• The problem
In the entries below, find the line containing "C4: 6.8uF (plus BTN, minus PUMP) -> none" and the line containing "R2: 22k (GND, SDA) -> 22k (+12V, SDA)". Copy those two lines and everything between them exactly, and only that.

• The data
• • •

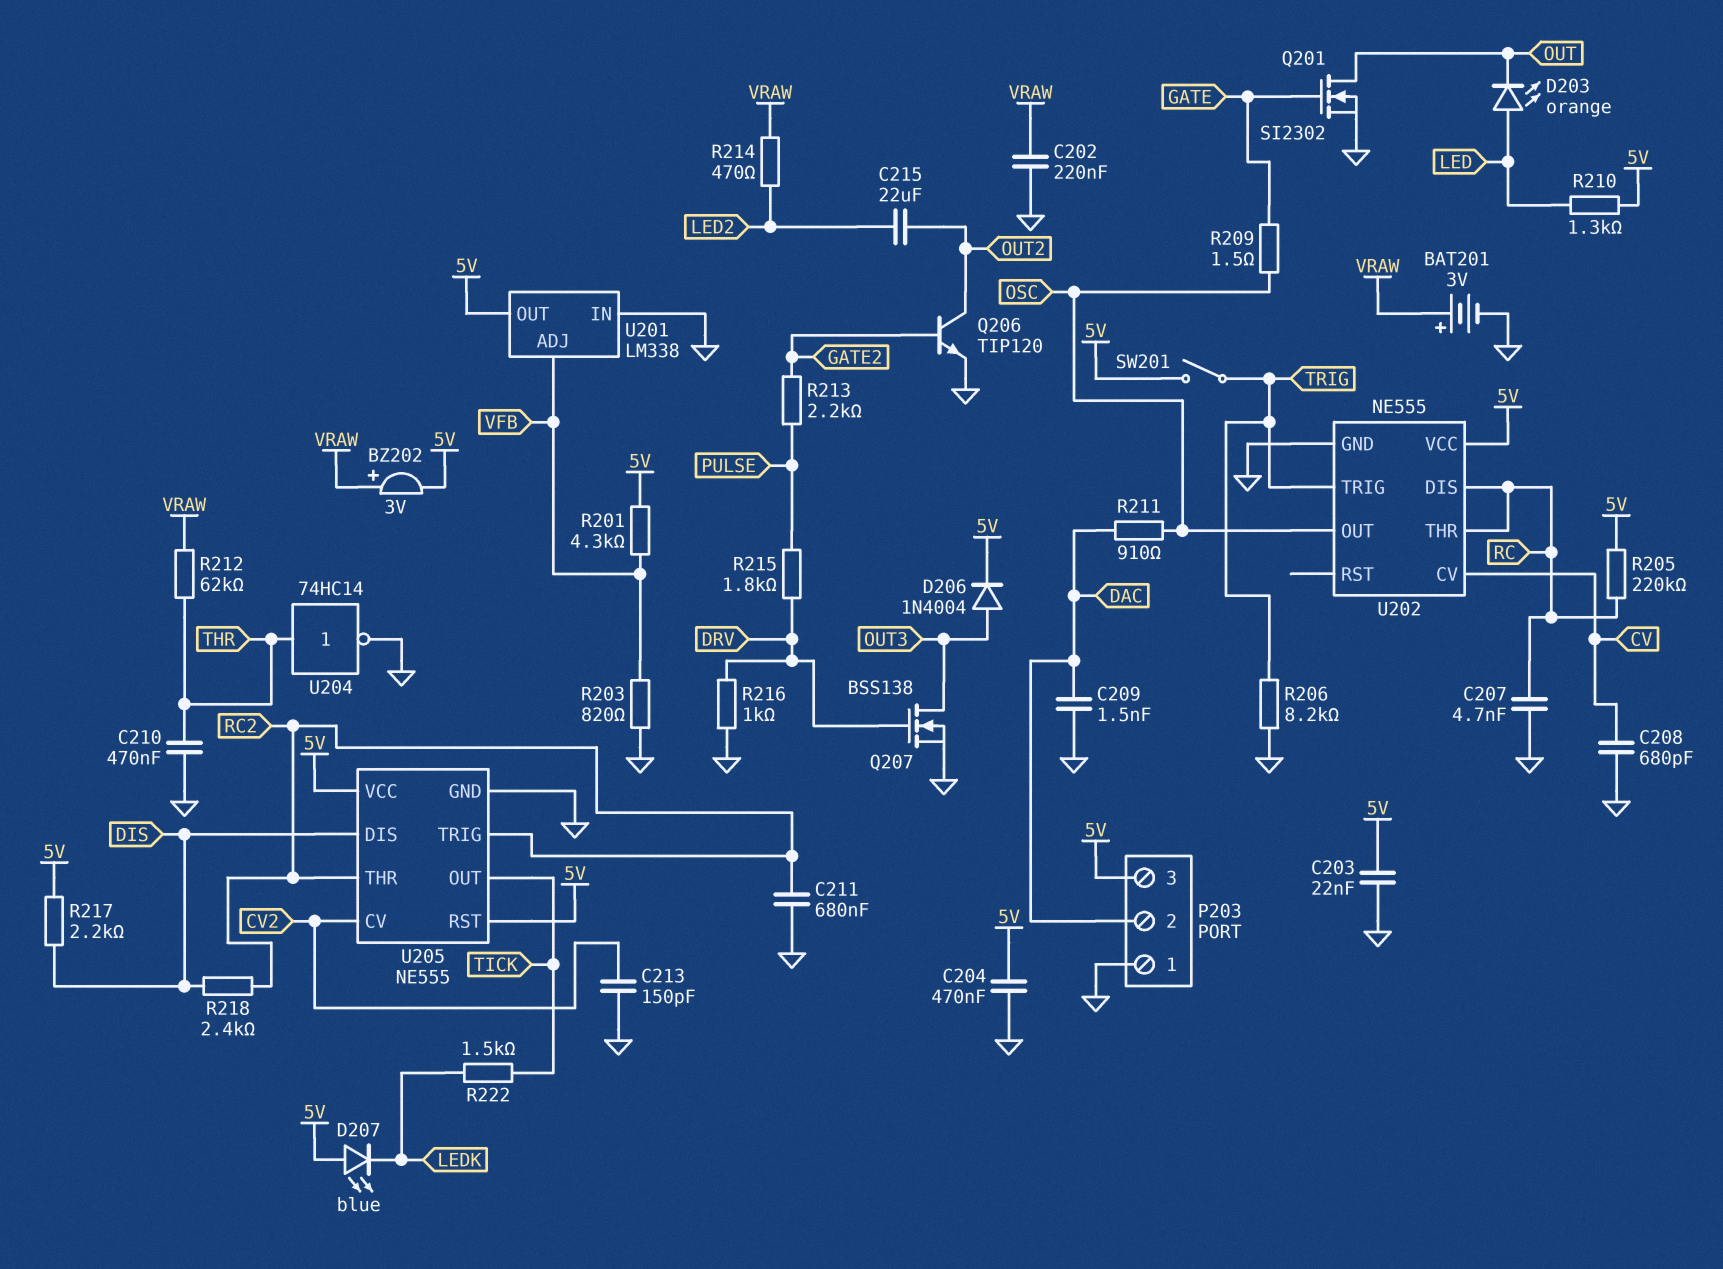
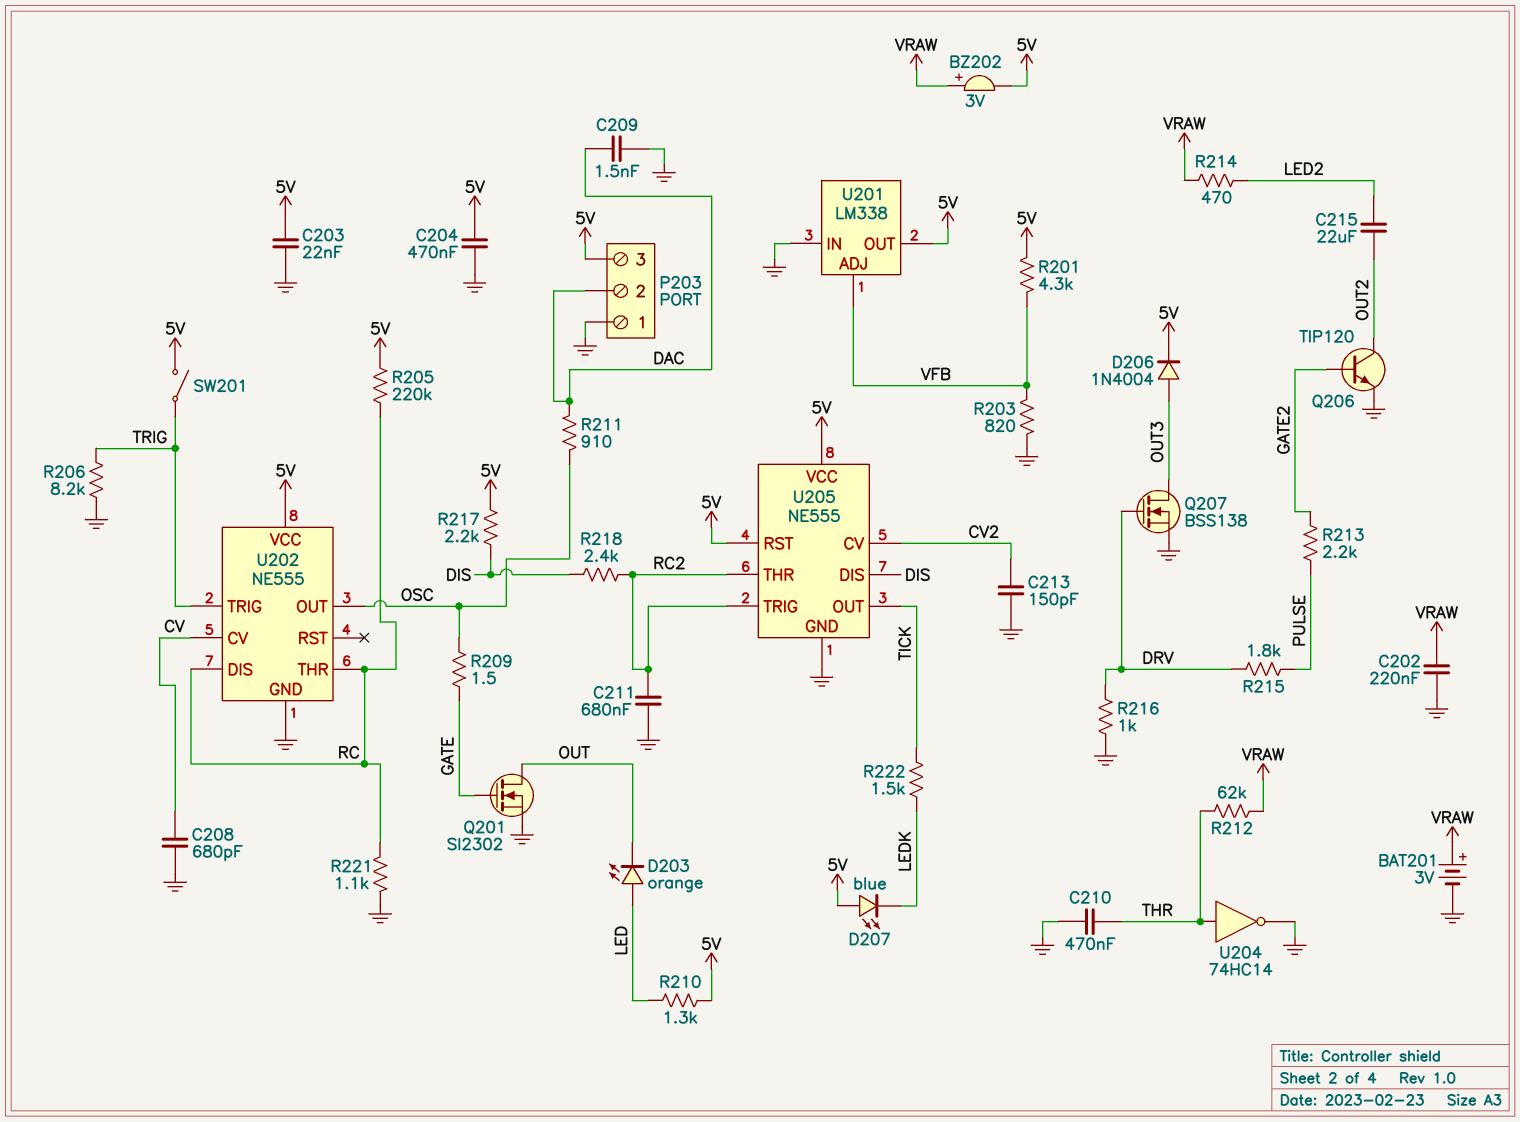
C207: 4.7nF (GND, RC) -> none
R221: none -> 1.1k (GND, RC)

• • •

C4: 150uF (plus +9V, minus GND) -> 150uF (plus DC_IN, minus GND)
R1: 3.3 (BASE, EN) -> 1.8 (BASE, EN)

• • •

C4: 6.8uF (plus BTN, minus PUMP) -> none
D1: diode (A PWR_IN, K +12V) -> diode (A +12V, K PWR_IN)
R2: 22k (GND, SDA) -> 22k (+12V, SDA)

• • •

• Task answer
C4: 6.8uF (plus BTN, minus PUMP) -> none
D1: diode (A PWR_IN, K +12V) -> diode (A +12V, K PWR_IN)
R2: 22k (GND, SDA) -> 22k (+12V, SDA)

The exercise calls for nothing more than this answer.